Entries taken from a collection
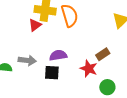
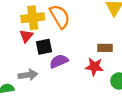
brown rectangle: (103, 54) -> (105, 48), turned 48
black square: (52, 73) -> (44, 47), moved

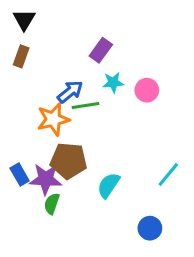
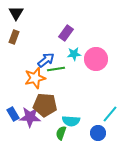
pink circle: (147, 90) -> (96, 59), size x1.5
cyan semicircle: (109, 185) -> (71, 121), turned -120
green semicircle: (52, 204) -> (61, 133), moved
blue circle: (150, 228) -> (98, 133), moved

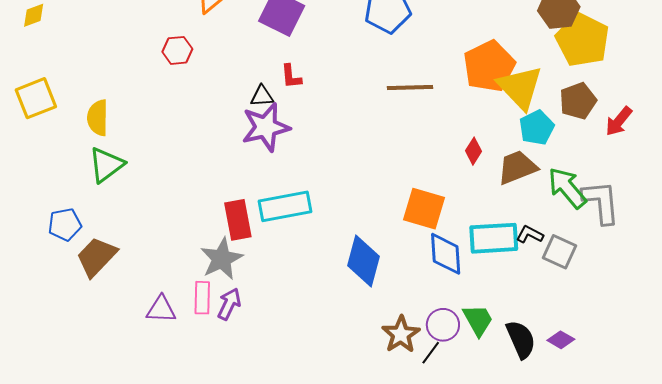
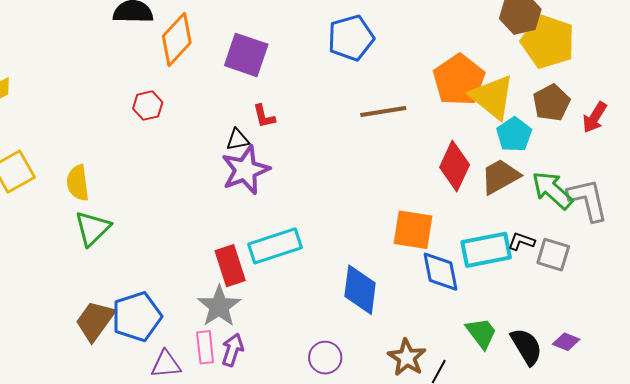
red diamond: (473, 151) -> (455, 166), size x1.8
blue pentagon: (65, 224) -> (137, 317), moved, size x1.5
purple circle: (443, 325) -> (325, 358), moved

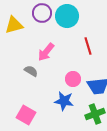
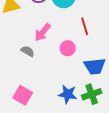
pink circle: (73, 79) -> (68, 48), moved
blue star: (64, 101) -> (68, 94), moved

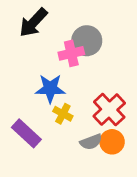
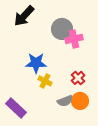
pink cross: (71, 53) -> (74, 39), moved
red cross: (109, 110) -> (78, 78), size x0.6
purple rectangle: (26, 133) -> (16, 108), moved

→ WHAT YOU WILL DO: Above are the records; transcribe them exactly without the pictures.

→ RESPONSE:
brown rectangle: (103, 54) -> (105, 48), turned 48
black square: (52, 73) -> (44, 47), moved

pink circle: (147, 90) -> (96, 59), size x1.5
cyan semicircle: (109, 185) -> (71, 121), turned -120
green semicircle: (52, 204) -> (61, 133), moved
blue circle: (150, 228) -> (98, 133), moved

red diamond: (473, 151) -> (455, 166), size x1.8
blue pentagon: (65, 224) -> (137, 317), moved, size x1.5
purple circle: (443, 325) -> (325, 358), moved

pink circle: (73, 79) -> (68, 48), moved
blue star: (64, 101) -> (68, 94), moved

pink cross: (71, 53) -> (74, 39), moved
red cross: (109, 110) -> (78, 78), size x0.6
purple rectangle: (26, 133) -> (16, 108), moved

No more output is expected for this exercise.